■ Directions for this task: Your answer must be the records below, repeated exactly, with every picture left out.
────────────────────────────────────────
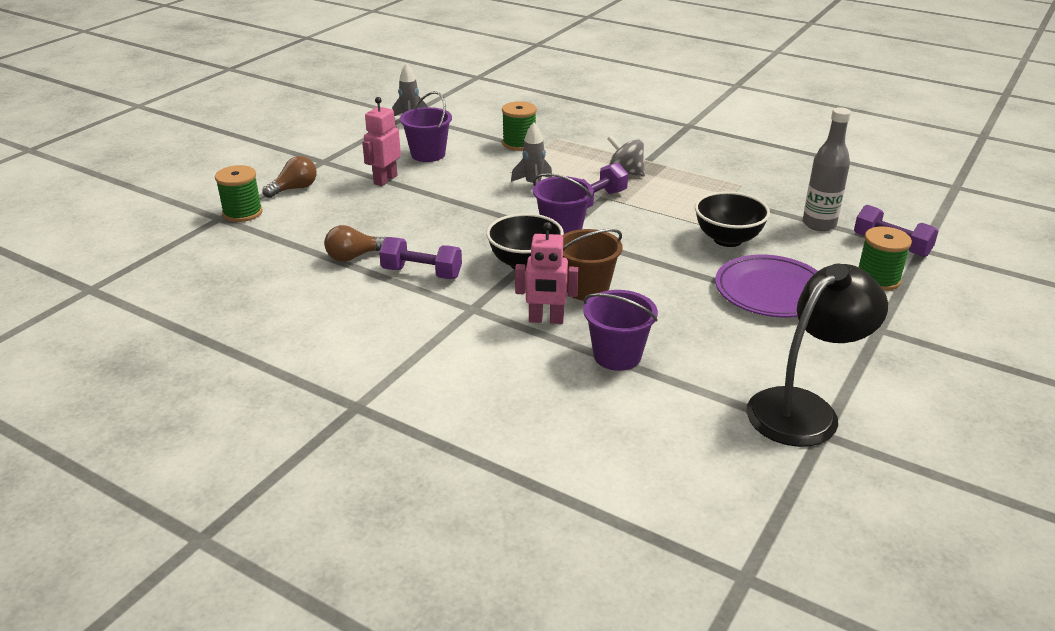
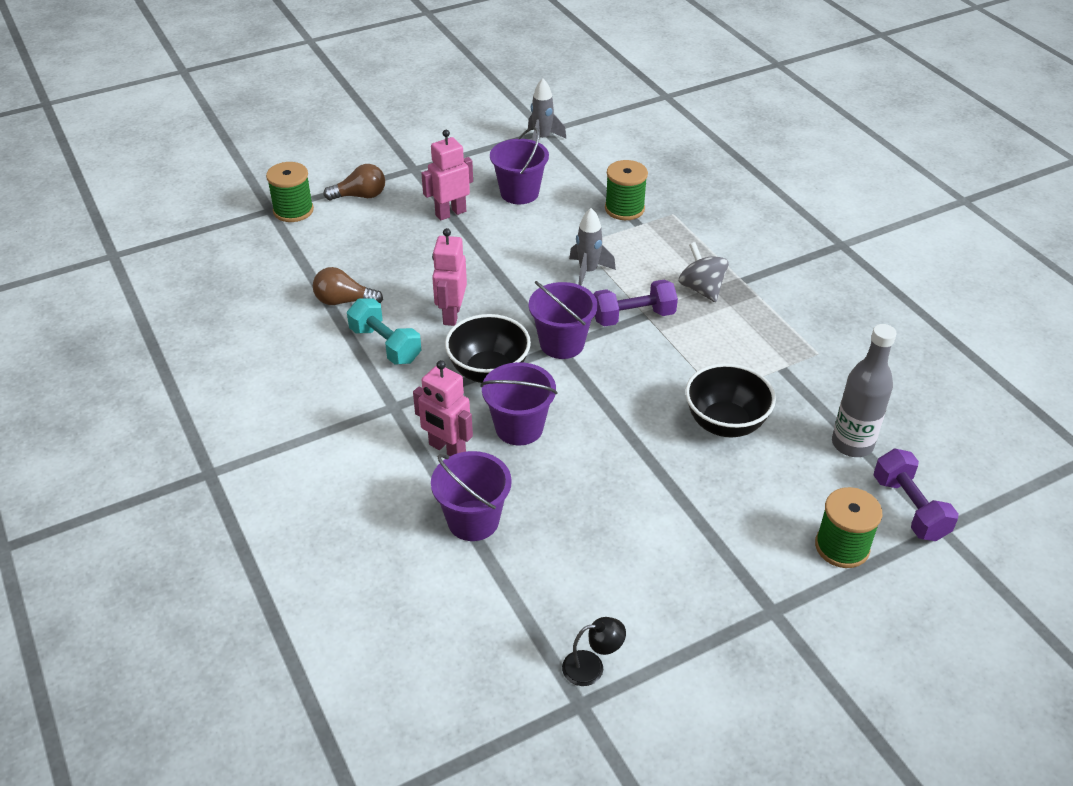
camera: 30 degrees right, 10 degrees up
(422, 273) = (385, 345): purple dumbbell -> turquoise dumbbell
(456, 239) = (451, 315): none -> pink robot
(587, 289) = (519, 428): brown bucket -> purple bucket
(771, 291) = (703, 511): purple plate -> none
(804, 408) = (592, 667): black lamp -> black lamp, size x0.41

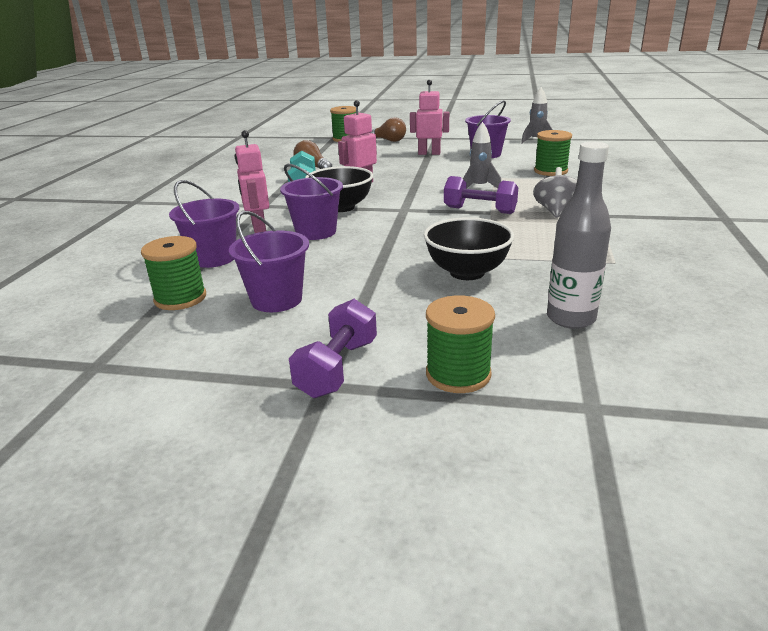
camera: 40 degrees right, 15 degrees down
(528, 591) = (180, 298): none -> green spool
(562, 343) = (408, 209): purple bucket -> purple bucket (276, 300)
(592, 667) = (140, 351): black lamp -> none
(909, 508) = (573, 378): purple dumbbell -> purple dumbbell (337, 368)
────────────────────────────────────────
■ Response to the exercise:
camera: 30 degrees right, 10 degrees up
(422, 273) = (385, 345): purple dumbbell -> turquoise dumbbell
(456, 239) = (451, 315): none -> pink robot
(587, 289) = (519, 428): brown bucket -> purple bucket
(771, 291) = (703, 511): purple plate -> none
(804, 408) = (592, 667): black lamp -> black lamp, size x0.41

camera: 40 degrees right, 15 degrees down
(528, 591) = (180, 298): none -> green spool
(562, 343) = (408, 209): purple bucket -> purple bucket (276, 300)
(592, 667) = (140, 351): black lamp -> none
(909, 508) = (573, 378): purple dumbbell -> purple dumbbell (337, 368)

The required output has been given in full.